WHAT THIS TASK INVOLVES:
Copy out all the lines of the data that hold the word "went".

GIVEN ENTRIES:

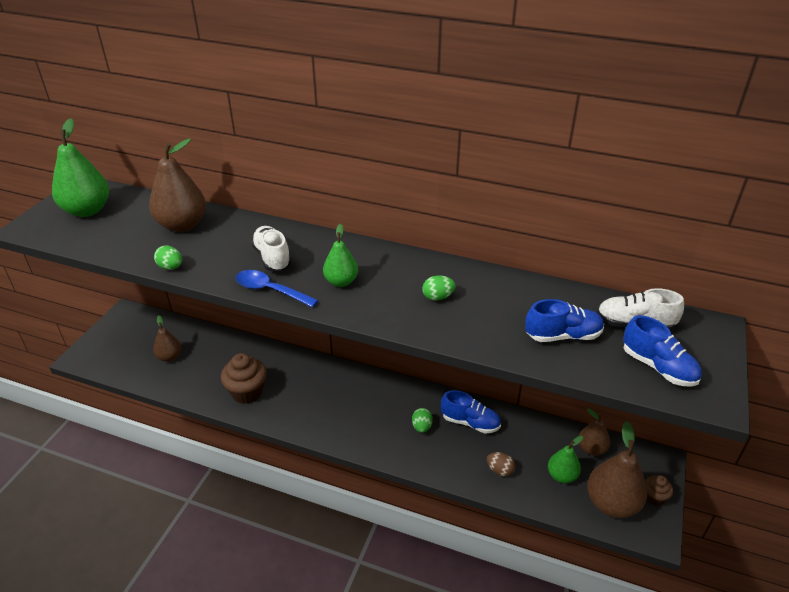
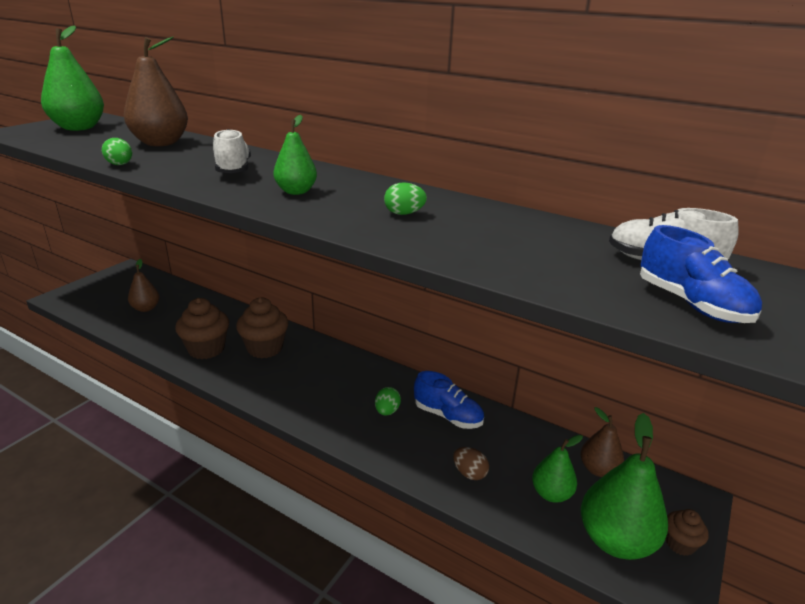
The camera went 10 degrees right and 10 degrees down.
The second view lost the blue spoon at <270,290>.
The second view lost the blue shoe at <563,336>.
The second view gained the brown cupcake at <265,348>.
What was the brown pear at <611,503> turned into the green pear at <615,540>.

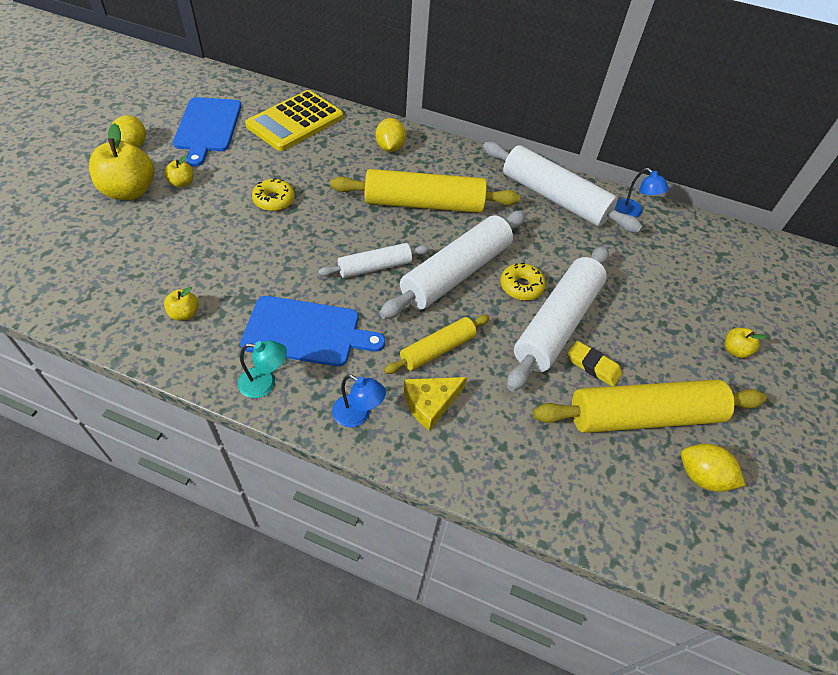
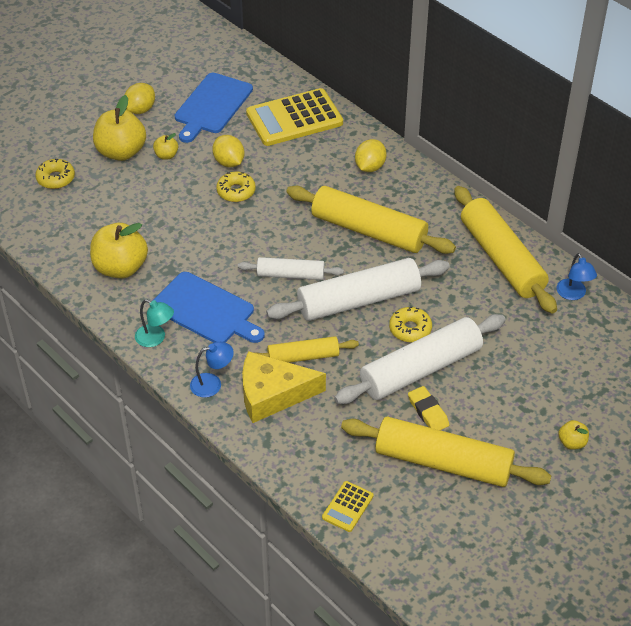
The camera went 30 degrees right and 5 degrees down.
The second view gained the yellow donut at <56,178>.
The second view gained the yellow calculator at <347,507>.
The yellow lemon ended up elsewhere, having gone from <702,476> to <229,162>.
What was the white rolling pin at <554,197> turned into the yellow rolling pin at <502,258>.
The blue lamp at <358,415> ended up facing another way, 75 degrees counterclockwise from before.
The size of the yellow apple at <184,313> changed by a factor of 2.11.
The size of the yellow cheese at <430,403> changed by a factor of 1.56.

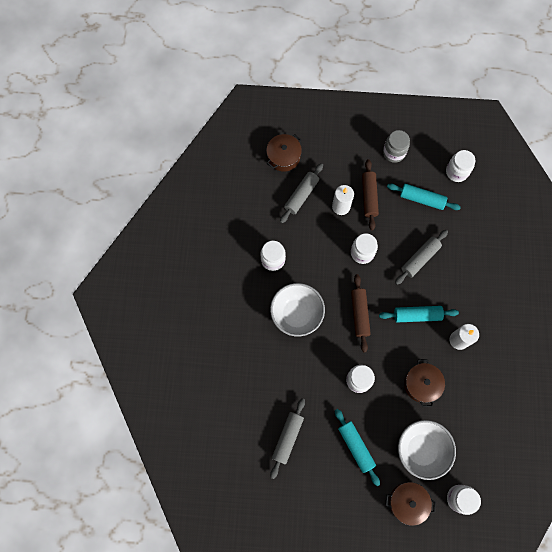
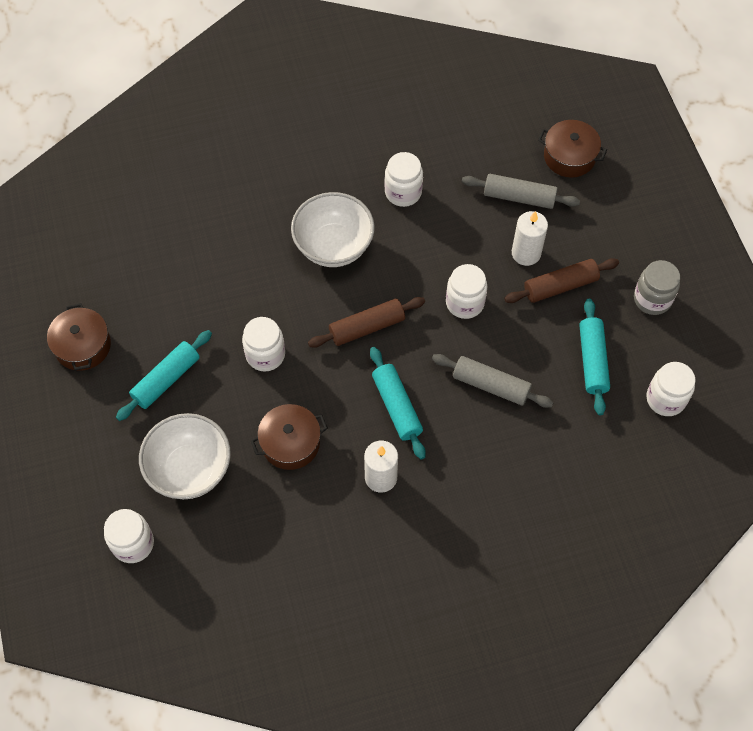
The camera went 70 degrees right and 10 degrees down.
The second view lost the grey rolling pin at <287,438>.
The brown pot ended up elsewhere, having gone from <407,502> to <82,346>.

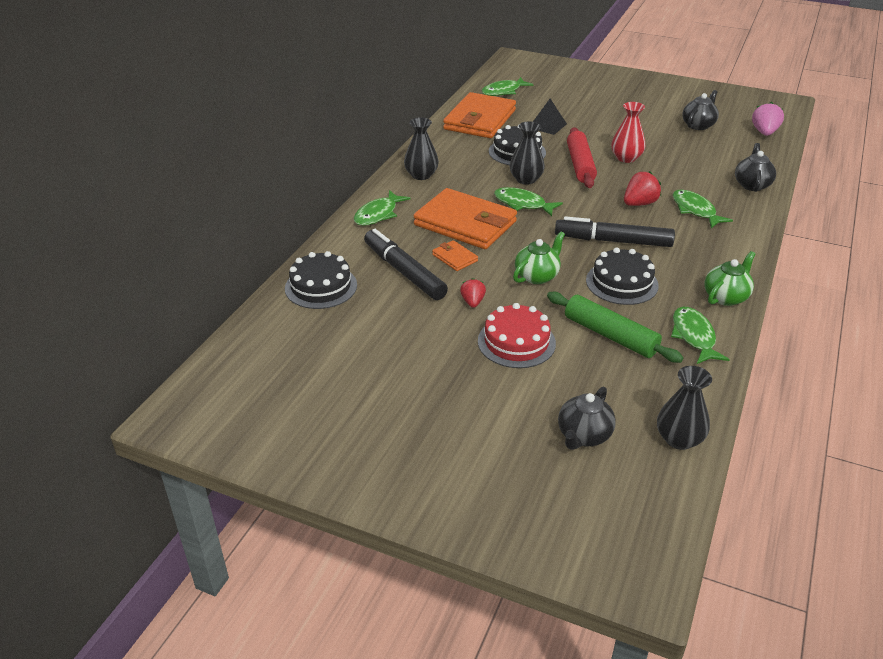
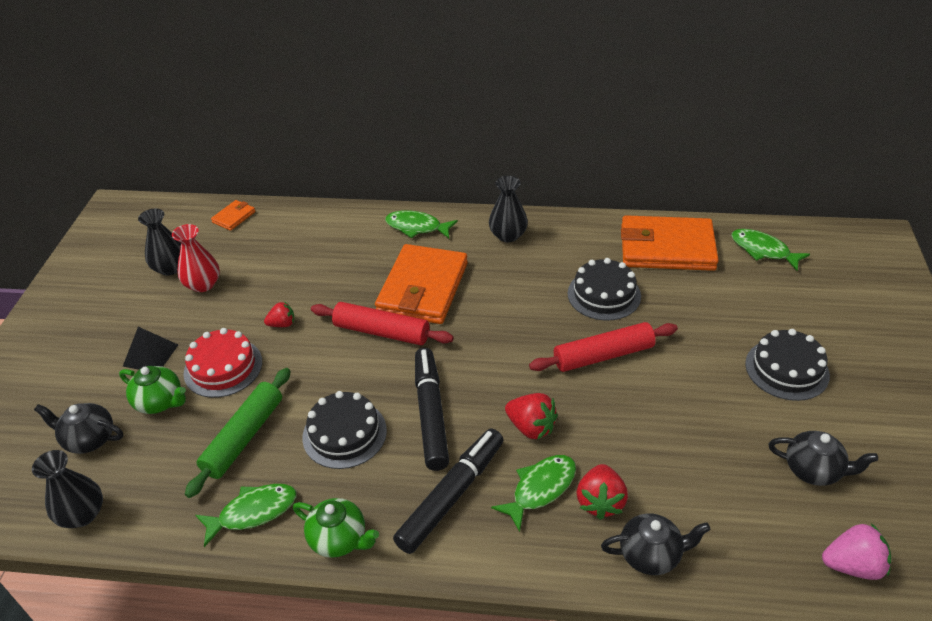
The camera went 75 degrees right and 5 degrees up.
The second view lost the green fish at <522,204>.
The second view gained the red rolling pin at <382,332>.
The second view gained the red strawberry at <600,502>.
The black cake ended up elsewhere, having gone from <321,286> to <786,369>.
The black marker ended up elsewhere, having gone from <404,272> to <451,495>.
The orange wallet ended up elsewhere, having gone from <454,258> to <234,217>.
The black vase ended up elsewhere, having gone from <526,179> to <170,268>.
The green teapot ended up elsewhere, having gone from <537,276> to <160,402>.
The black pyramid ended up elsewhere, having gone from <547,125> to <150,355>.
The red vase ended up elsewhere, having gone from <626,158> to <203,284>.

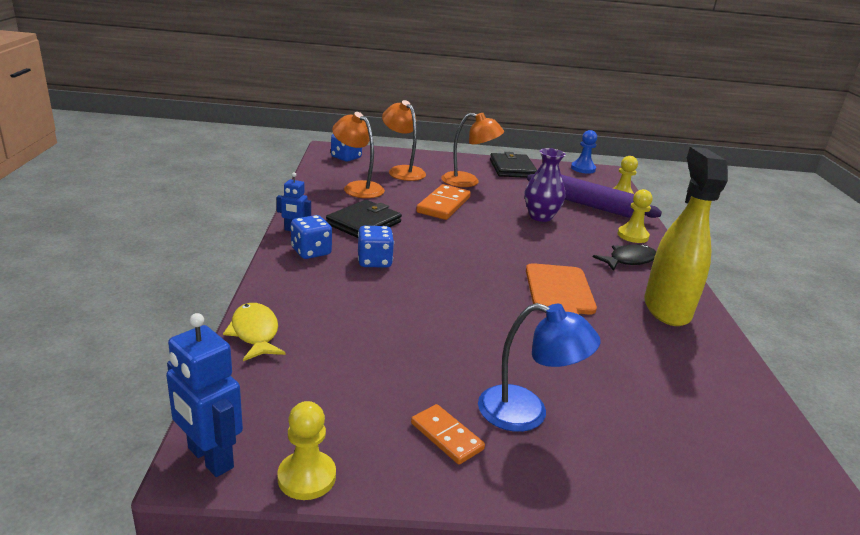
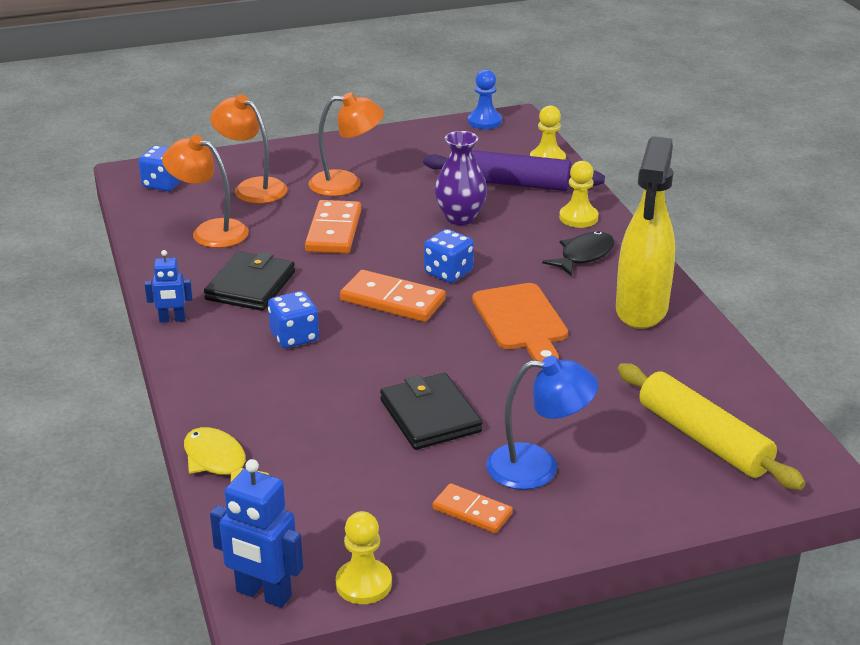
The camera went 15 degrees left and 5 degrees up.
The second view gained the orange domino at <392,300>.
The second view gained the yellow rolling pin at <703,439>.
The blue dice ended up elsewhere, having gone from <311,252> to <448,272>.
The black wallet ended up elsewhere, having gone from <512,169> to <430,416>.
The yellow spray bottle at <666,309> ended up facing another way, 150 degrees counterclockwise from before.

SOLUTION FOR THIS TASK:
The camera went 10 degrees right and 10 degrees down.
The camera went 30 degrees right and 5 degrees down.
The camera went 70 degrees right and 10 degrees down.
The camera went 75 degrees right and 5 degrees up.
The camera went 15 degrees left and 5 degrees up.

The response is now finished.